● **Your assignment**
Please copy every line of the records below that holds the word "LAMP".
┌────────
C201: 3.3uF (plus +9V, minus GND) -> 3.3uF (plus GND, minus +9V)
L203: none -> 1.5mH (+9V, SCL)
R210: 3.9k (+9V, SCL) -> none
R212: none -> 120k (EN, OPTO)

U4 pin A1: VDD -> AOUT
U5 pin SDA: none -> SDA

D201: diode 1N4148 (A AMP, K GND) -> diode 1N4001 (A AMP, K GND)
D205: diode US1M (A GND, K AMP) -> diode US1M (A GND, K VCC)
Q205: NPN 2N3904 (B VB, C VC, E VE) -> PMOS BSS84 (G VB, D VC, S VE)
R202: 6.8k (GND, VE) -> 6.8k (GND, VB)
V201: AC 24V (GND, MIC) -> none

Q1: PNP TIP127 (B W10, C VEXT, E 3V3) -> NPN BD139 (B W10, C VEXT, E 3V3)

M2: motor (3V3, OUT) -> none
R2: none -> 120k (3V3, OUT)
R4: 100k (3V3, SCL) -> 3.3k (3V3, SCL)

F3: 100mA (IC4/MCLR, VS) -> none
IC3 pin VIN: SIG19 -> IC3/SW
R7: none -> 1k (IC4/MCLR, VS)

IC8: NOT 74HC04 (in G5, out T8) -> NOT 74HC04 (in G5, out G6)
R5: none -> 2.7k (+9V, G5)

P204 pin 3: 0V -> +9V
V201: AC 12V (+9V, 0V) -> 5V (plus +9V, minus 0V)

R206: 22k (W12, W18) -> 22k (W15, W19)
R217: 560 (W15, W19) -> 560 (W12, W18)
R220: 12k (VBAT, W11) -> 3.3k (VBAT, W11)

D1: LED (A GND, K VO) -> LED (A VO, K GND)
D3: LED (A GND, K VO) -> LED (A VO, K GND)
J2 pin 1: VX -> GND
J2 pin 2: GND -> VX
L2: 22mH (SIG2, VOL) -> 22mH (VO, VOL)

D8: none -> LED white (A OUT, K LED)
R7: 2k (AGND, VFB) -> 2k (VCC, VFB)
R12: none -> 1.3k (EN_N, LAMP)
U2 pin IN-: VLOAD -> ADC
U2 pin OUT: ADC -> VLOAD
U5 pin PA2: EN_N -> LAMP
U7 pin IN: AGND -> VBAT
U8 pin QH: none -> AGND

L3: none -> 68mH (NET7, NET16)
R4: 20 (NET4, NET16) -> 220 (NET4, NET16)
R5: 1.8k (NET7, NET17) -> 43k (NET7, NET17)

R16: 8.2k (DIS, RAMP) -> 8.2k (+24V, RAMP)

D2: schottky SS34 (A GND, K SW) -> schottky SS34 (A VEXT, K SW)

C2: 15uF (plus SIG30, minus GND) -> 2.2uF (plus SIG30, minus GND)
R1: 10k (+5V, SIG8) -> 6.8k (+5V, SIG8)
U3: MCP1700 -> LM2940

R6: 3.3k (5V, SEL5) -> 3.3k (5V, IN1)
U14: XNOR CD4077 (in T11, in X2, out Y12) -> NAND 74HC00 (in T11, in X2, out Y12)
└────────
● **The completed task**
R12: none -> 1.3k (EN_N, LAMP)
U5 pin PA2: EN_N -> LAMP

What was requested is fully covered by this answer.